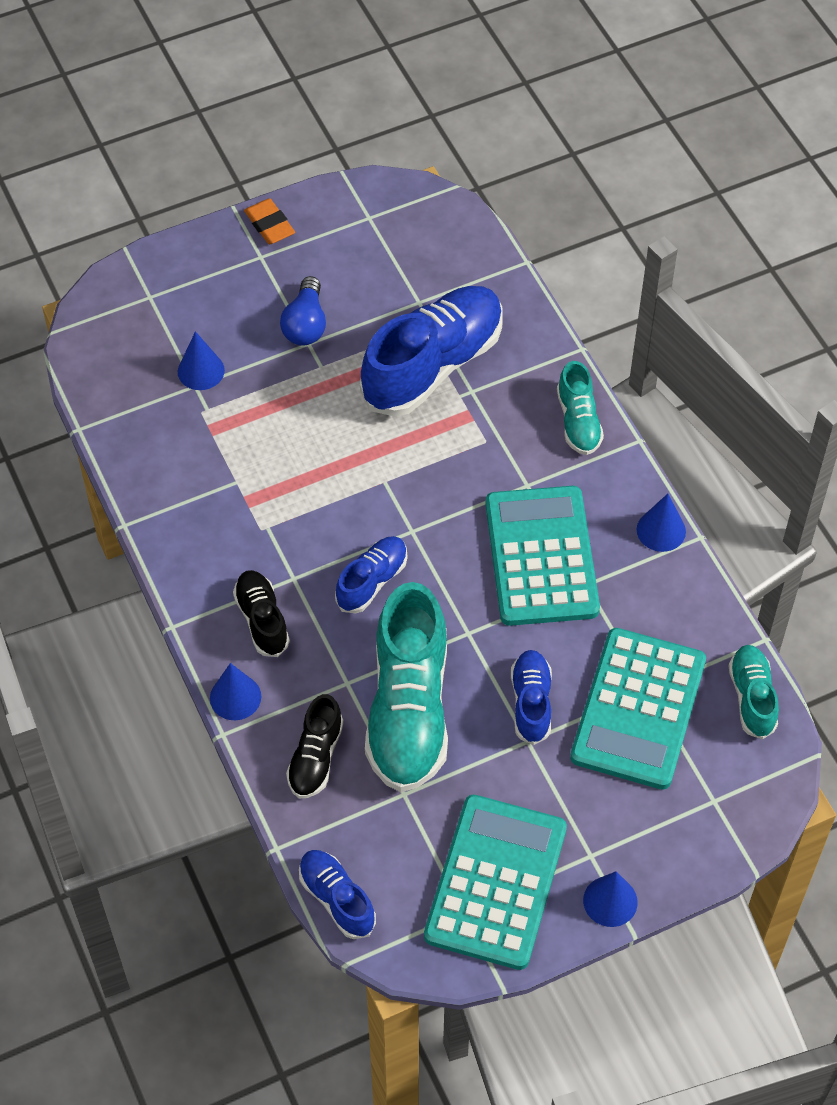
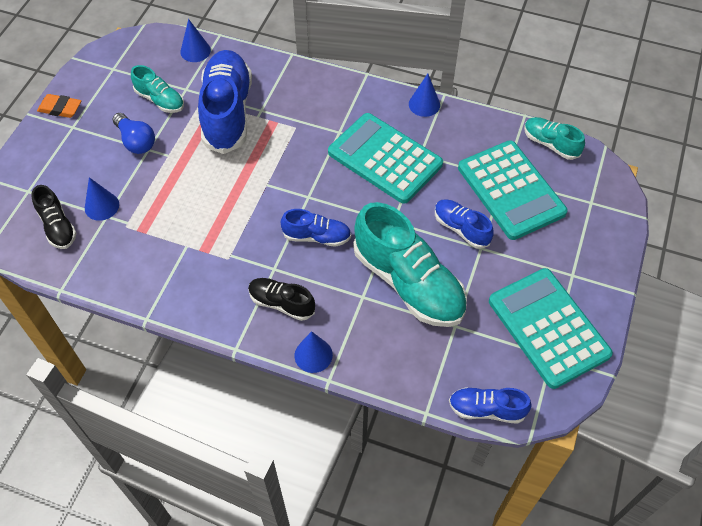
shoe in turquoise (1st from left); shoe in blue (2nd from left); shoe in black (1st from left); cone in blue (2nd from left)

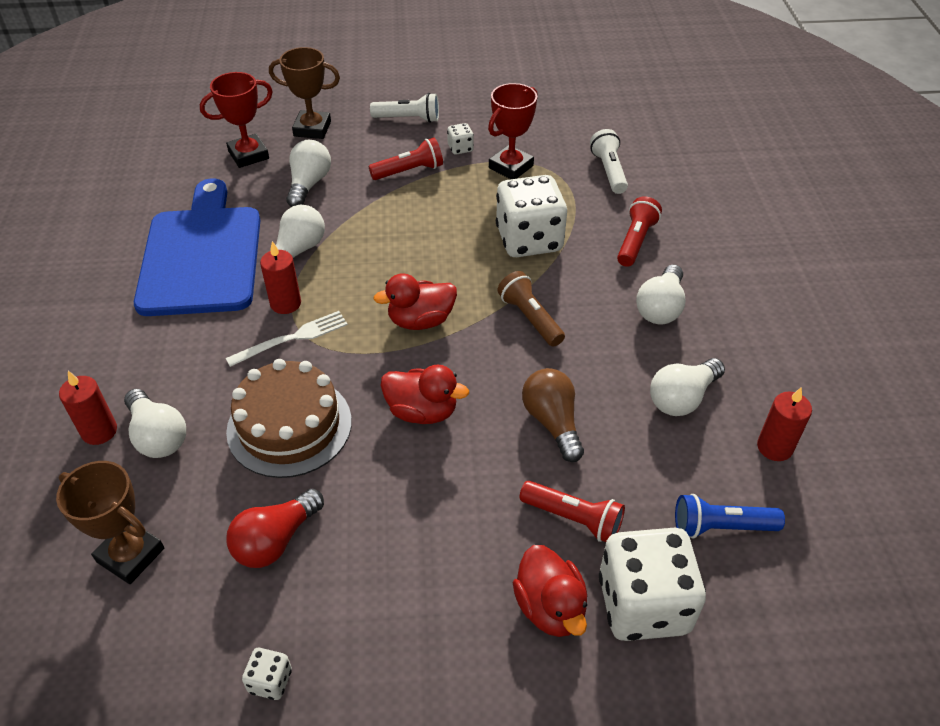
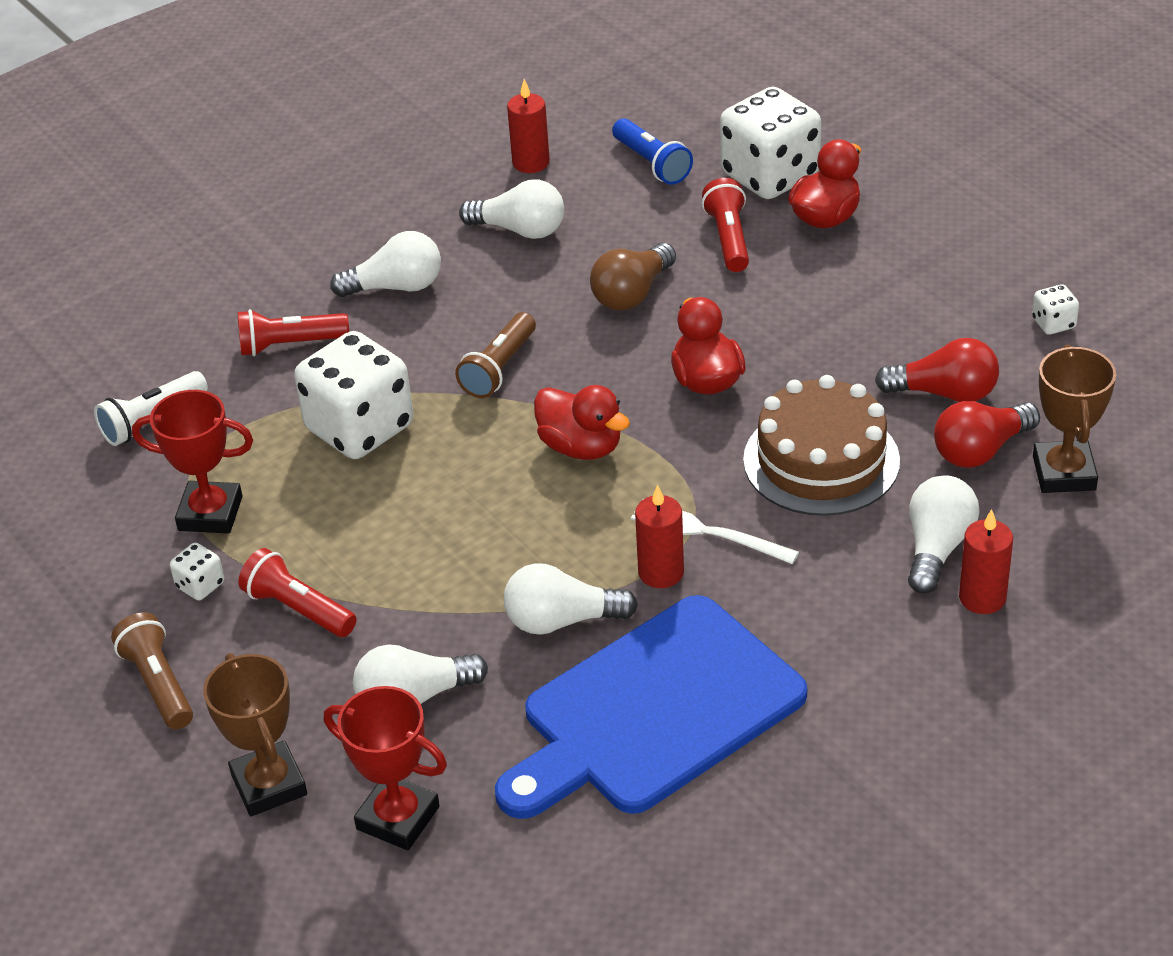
flashlight in brown (1st from left); light bulb in red (2nd from left)

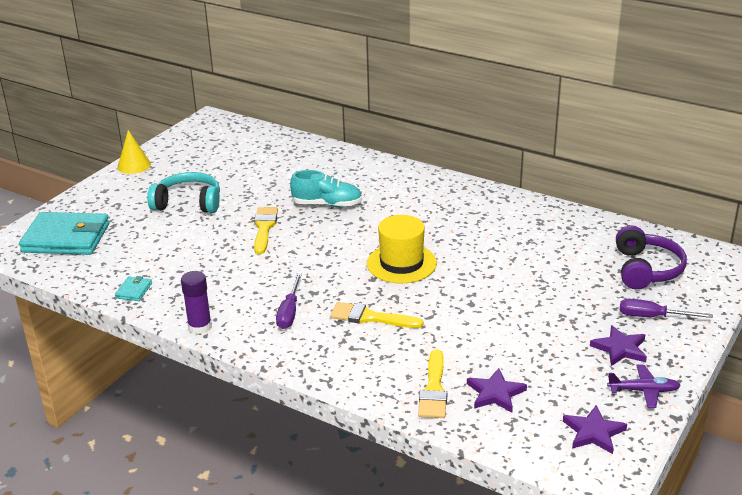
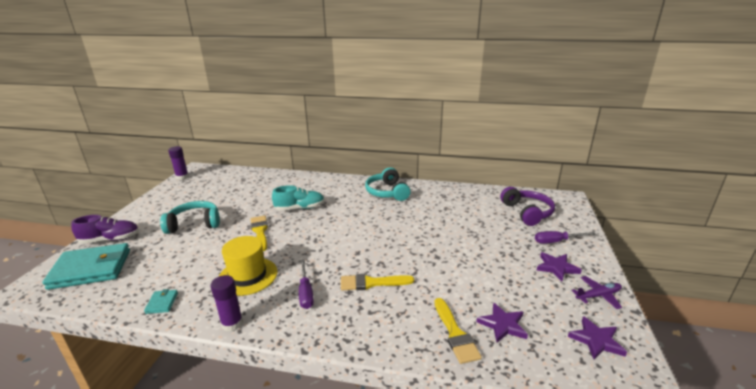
cone in yellow; hat in yellow; glue stick in purple (1st from left); headphones in turquoise (2nd from left); shoe in purple

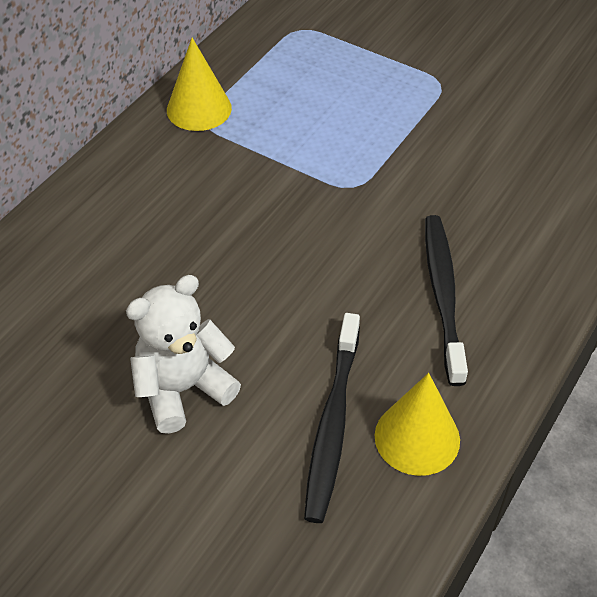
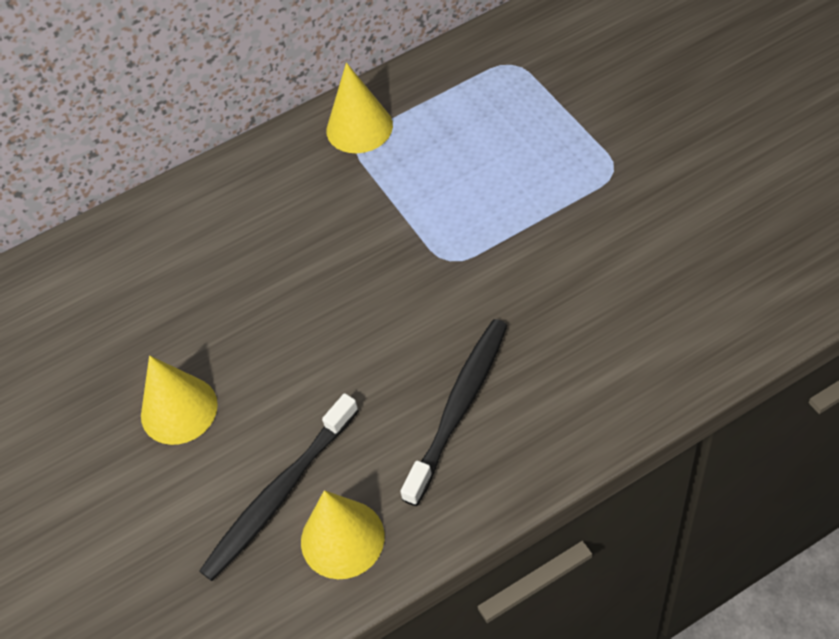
cone in yellow (1st from left)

Prompt → Write out the material above precisely, leaving each picture behind.

Answer to the exercise →
shoe in turquoise (1st from left); shoe in blue (2nd from left); shoe in black (1st from left); cone in blue (2nd from left)

flashlight in brown (1st from left); light bulb in red (2nd from left)

cone in yellow; hat in yellow; glue stick in purple (1st from left); headphones in turquoise (2nd from left); shoe in purple

cone in yellow (1st from left)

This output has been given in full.